WORK TASK -
Output every record below exactly as it appears.

DATASET ENTRIES -
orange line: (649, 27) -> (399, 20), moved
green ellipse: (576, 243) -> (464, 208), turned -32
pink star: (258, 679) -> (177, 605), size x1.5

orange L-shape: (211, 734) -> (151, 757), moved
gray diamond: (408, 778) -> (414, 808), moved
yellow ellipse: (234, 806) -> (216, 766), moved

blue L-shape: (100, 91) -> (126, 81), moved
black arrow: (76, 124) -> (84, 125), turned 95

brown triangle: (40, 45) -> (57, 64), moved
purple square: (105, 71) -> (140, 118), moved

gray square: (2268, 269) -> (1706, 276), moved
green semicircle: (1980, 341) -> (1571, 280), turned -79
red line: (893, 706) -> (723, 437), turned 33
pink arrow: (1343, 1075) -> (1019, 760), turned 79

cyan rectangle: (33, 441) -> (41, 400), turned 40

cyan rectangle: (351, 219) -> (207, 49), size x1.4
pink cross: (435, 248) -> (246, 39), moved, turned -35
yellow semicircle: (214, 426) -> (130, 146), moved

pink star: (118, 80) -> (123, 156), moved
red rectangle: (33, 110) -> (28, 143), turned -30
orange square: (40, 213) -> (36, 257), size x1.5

TASK ANSWER -
orange line: (649, 27) -> (399, 20), moved
green ellipse: (576, 243) -> (464, 208), turned -32
pink star: (258, 679) -> (177, 605), size x1.5

orange L-shape: (211, 734) -> (151, 757), moved
gray diamond: (408, 778) -> (414, 808), moved
yellow ellipse: (234, 806) -> (216, 766), moved

blue L-shape: (100, 91) -> (126, 81), moved
black arrow: (76, 124) -> (84, 125), turned 95

brown triangle: (40, 45) -> (57, 64), moved
purple square: (105, 71) -> (140, 118), moved

gray square: (2268, 269) -> (1706, 276), moved
green semicircle: (1980, 341) -> (1571, 280), turned -79
red line: (893, 706) -> (723, 437), turned 33
pink arrow: (1343, 1075) -> (1019, 760), turned 79

cyan rectangle: (33, 441) -> (41, 400), turned 40

cyan rectangle: (351, 219) -> (207, 49), size x1.4
pink cross: (435, 248) -> (246, 39), moved, turned -35
yellow semicircle: (214, 426) -> (130, 146), moved

pink star: (118, 80) -> (123, 156), moved
red rectangle: (33, 110) -> (28, 143), turned -30
orange square: (40, 213) -> (36, 257), size x1.5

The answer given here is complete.